_WORK ITEM_
Repeat the lines below exactly as they appear, but leave out the images.

_INFORMATION SUPPLIED_
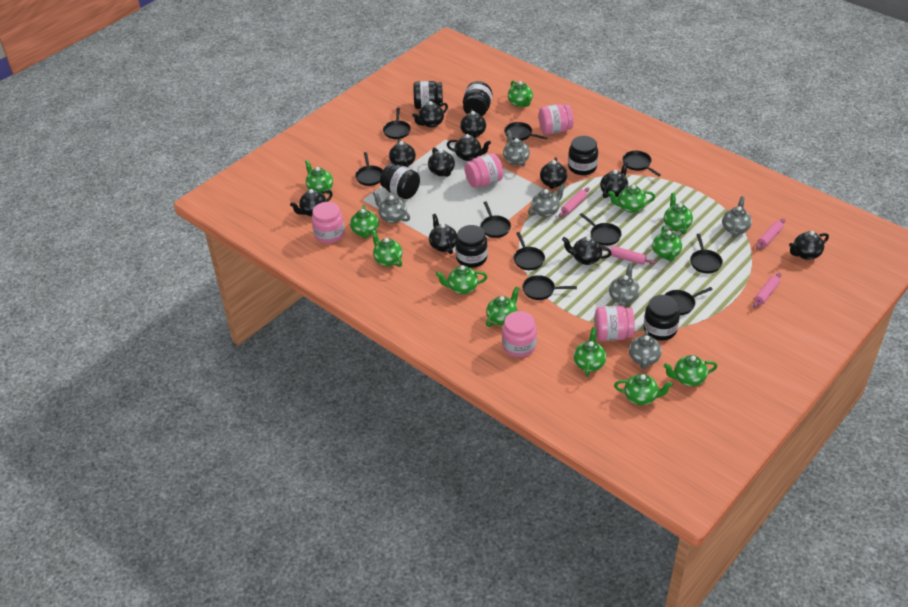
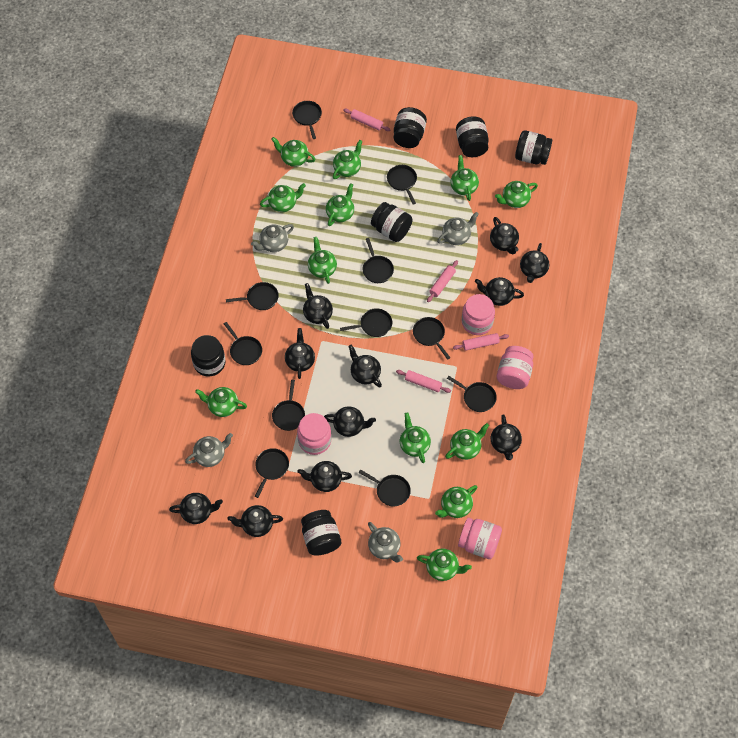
black pan: 10 -> 11
grey teapot: 6 -> 4
pink jar: 5 -> 4

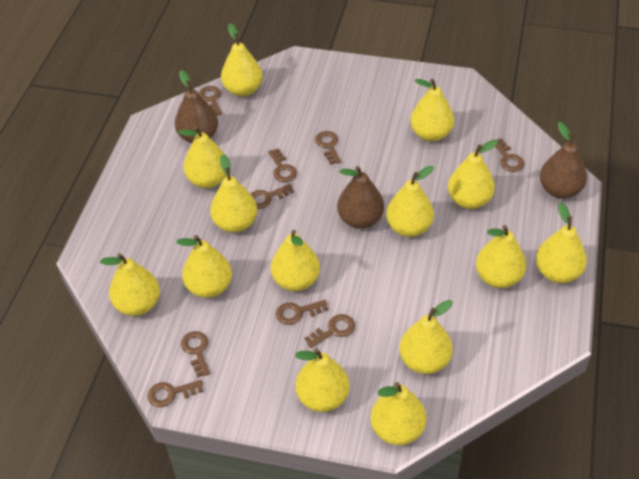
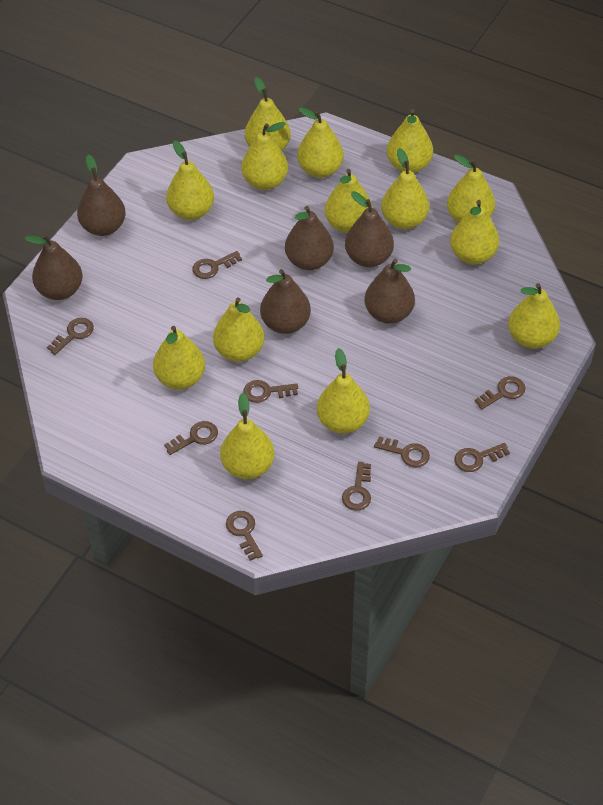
brown pear: 3 -> 6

_SOLUTION TO THE EXERCISE_
black pan: 10 -> 11
grey teapot: 6 -> 4
pink jar: 5 -> 4

brown pear: 3 -> 6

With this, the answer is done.